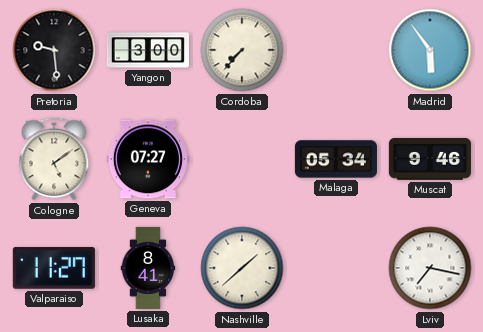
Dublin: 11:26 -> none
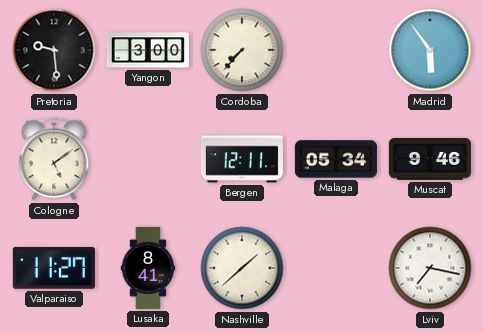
Geneva: 07:27 -> none
Bergen: none -> 12:11
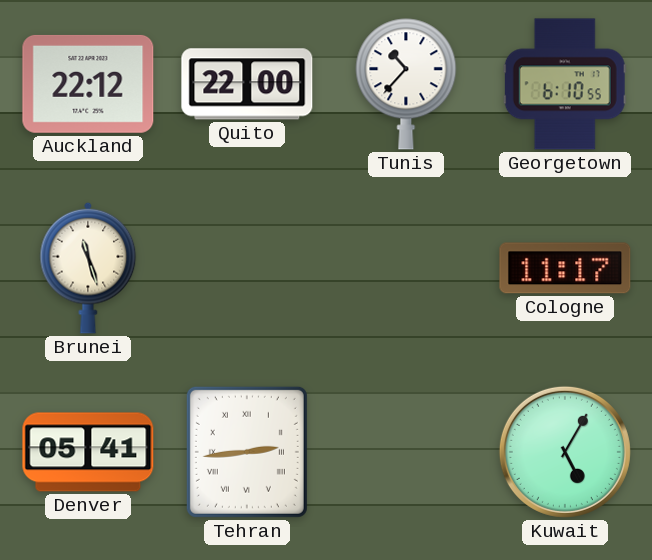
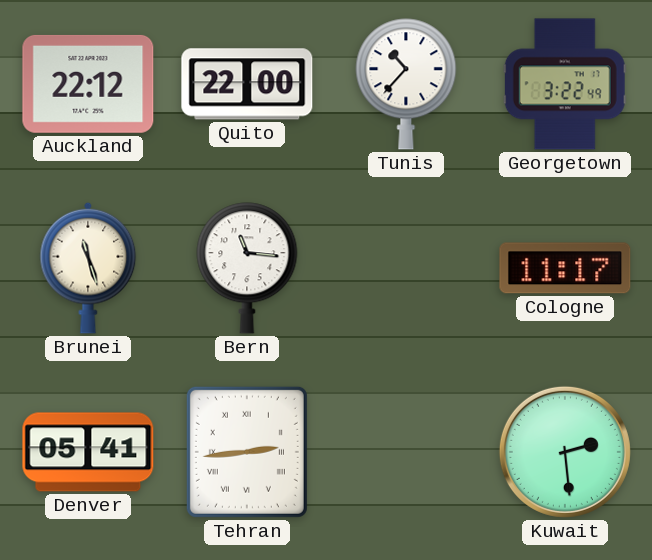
Georgetown: 6:10 -> 3:22
Bern: none -> 11:16
Kuwait: 5:05 -> 2:29
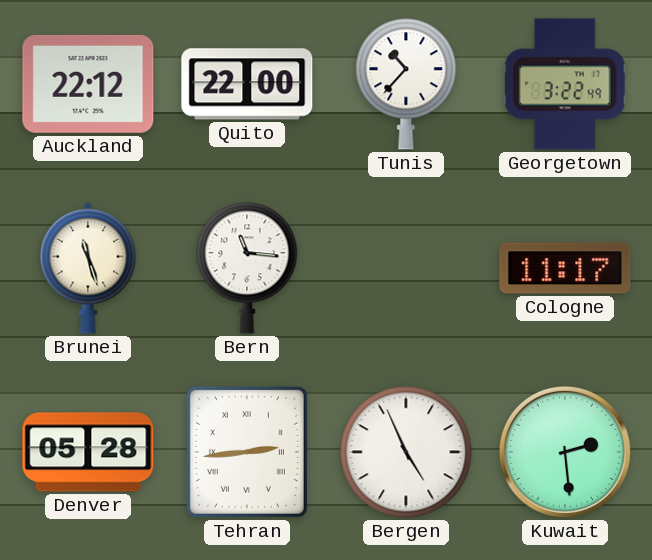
Denver: 05:41 -> 05:28
Bergen: none -> 4:56
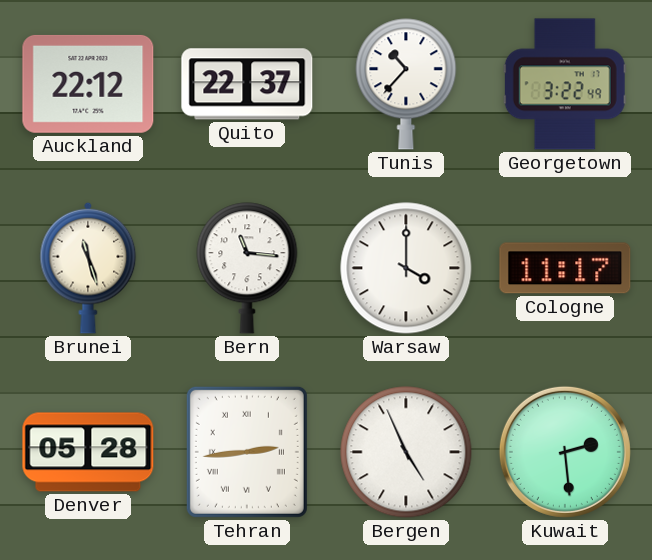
Quito: 22:00 -> 22:37
Warsaw: none -> 4:00
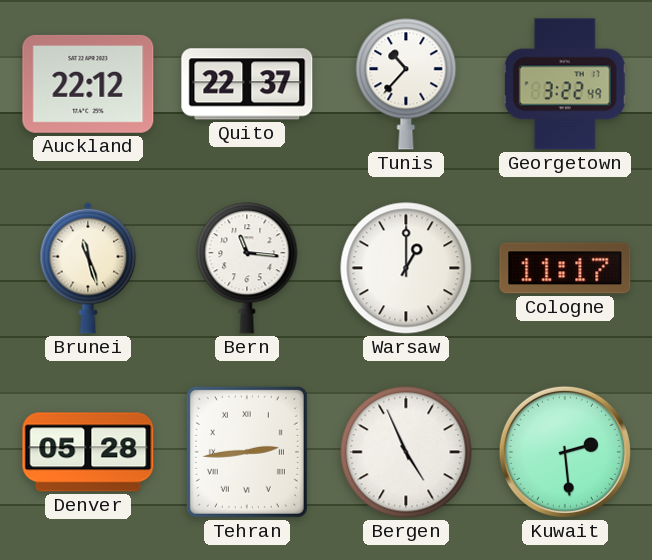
Warsaw: 4:00 -> 1:00
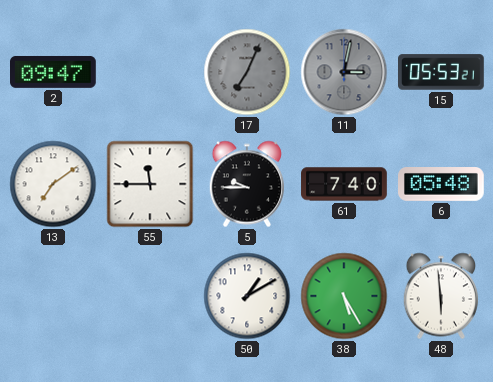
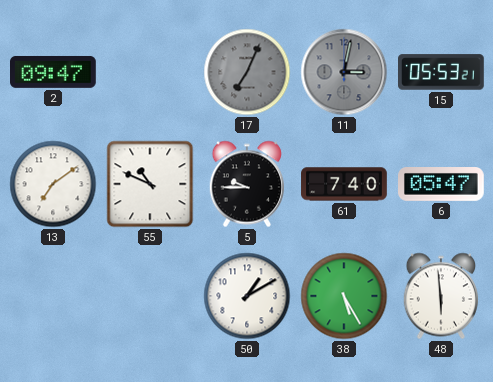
55: 11:45 -> 10:49
6: 05:48 -> 05:47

◇ ◇ ◇

§ **Your objective**: Reproduce every line of the material above word for word, leaving out the pictures.

§ **Written response**:
Dublin: 11:26 -> none
Geneva: 07:27 -> none
Bergen: none -> 12:11
Georgetown: 6:10 -> 3:22
Bern: none -> 11:16
Kuwait: 5:05 -> 2:29
Denver: 05:41 -> 05:28
Bergen: none -> 4:56
Quito: 22:00 -> 22:37
Warsaw: none -> 4:00
Warsaw: 4:00 -> 1:00
55: 11:45 -> 10:49
6: 05:48 -> 05:47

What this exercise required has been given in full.